Dataset excerpts below:
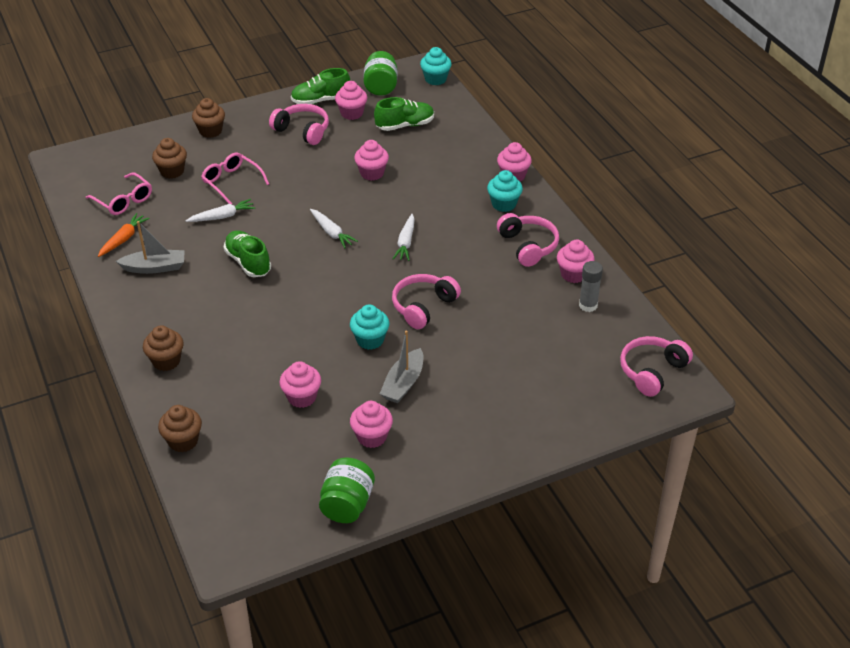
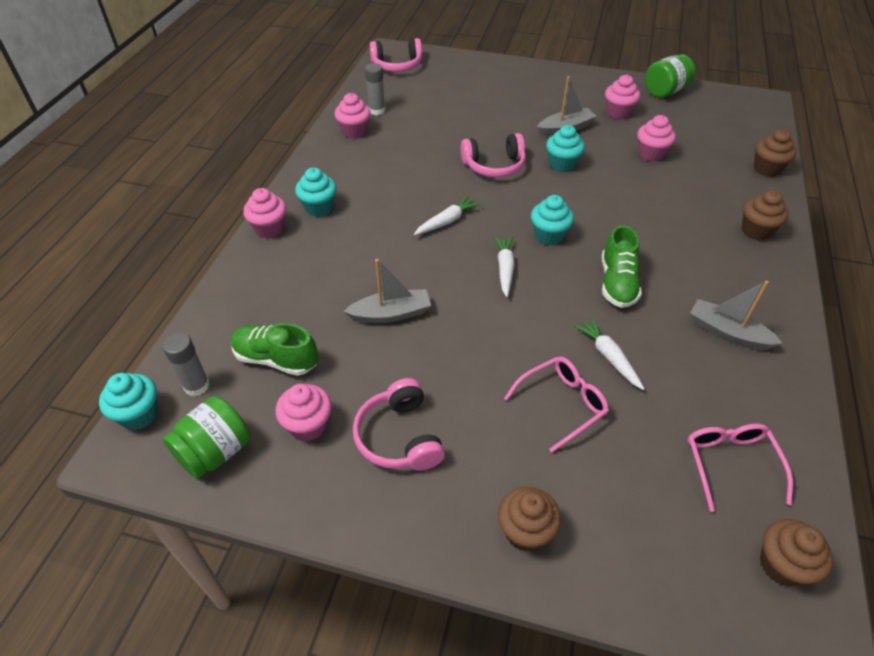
camera: 140 degrees left, 5 degrees up
(123, 239) = (753, 395): orange carrot -> none
(172, 171) = (633, 478): brown cupcake -> brown cupcake (781, 565)
(222, 216) = (608, 356): white carrot -> white carrot turned 45 degrees clockwise
(231, 182) = (562, 404): pink glasses -> pink glasses turned 120 degrees counterclockwise
(320, 100) = (317, 484): green shoe -> none
(323, 271) = (548, 236): none -> turquoise cupcake
(372, 173) = (391, 314): pink cupcake -> grey boat
(427, 99) = (197, 386): none -> grey glue stick
(528, 246) = (354, 166): pink headphones -> none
End of Dataset excerpts.
Problem |
For each line in the entries that contains the string "turned", make a copy.

Solution to the problem |
(222, 216) = (608, 356): white carrot -> white carrot turned 45 degrees clockwise
(231, 182) = (562, 404): pink glasses -> pink glasses turned 120 degrees counterclockwise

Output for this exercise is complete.